- **Problem requirements**: What you write should be the line containing "- type: replace" followed by every line after it to the end of the listing, exactly as given, and nothing more.

-- -- --

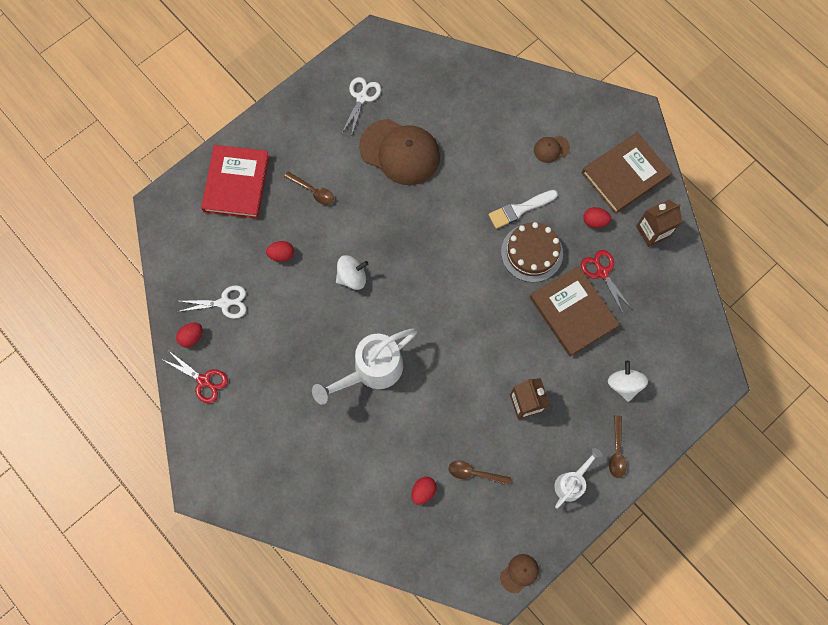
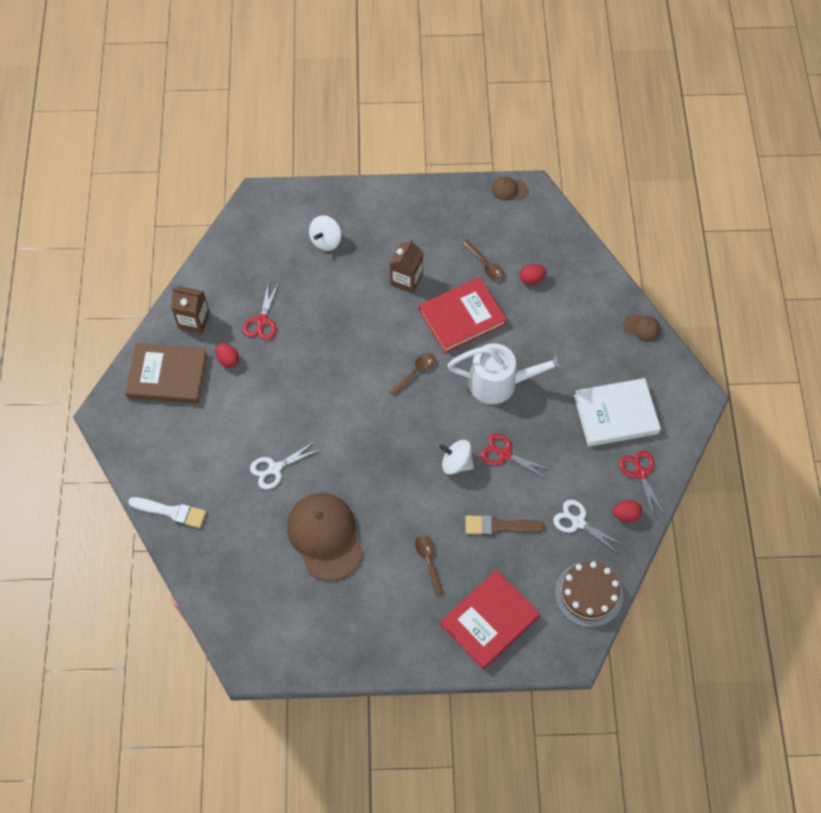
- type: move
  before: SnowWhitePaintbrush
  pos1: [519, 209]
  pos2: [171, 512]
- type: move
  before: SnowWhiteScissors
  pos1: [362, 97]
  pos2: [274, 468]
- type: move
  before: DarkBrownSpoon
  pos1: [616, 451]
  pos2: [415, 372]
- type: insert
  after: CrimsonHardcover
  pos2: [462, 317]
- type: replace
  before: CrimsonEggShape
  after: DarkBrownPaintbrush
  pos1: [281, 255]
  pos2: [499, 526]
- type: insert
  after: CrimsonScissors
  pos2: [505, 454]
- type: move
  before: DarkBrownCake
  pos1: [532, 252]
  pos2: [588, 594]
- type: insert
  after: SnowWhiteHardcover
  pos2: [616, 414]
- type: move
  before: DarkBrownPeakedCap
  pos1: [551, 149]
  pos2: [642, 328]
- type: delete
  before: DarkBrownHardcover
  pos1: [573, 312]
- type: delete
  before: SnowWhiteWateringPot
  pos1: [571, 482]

-- -- --

- **Task response**:
- type: replace
  before: CrimsonEggShape
  after: DarkBrownPaintbrush
  pos1: [281, 255]
  pos2: [499, 526]
- type: insert
  after: CrimsonScissors
  pos2: [505, 454]
- type: move
  before: DarkBrownCake
  pos1: [532, 252]
  pos2: [588, 594]
- type: insert
  after: SnowWhiteHardcover
  pos2: [616, 414]
- type: move
  before: DarkBrownPeakedCap
  pos1: [551, 149]
  pos2: [642, 328]
- type: delete
  before: DarkBrownHardcover
  pos1: [573, 312]
- type: delete
  before: SnowWhiteWateringPot
  pos1: [571, 482]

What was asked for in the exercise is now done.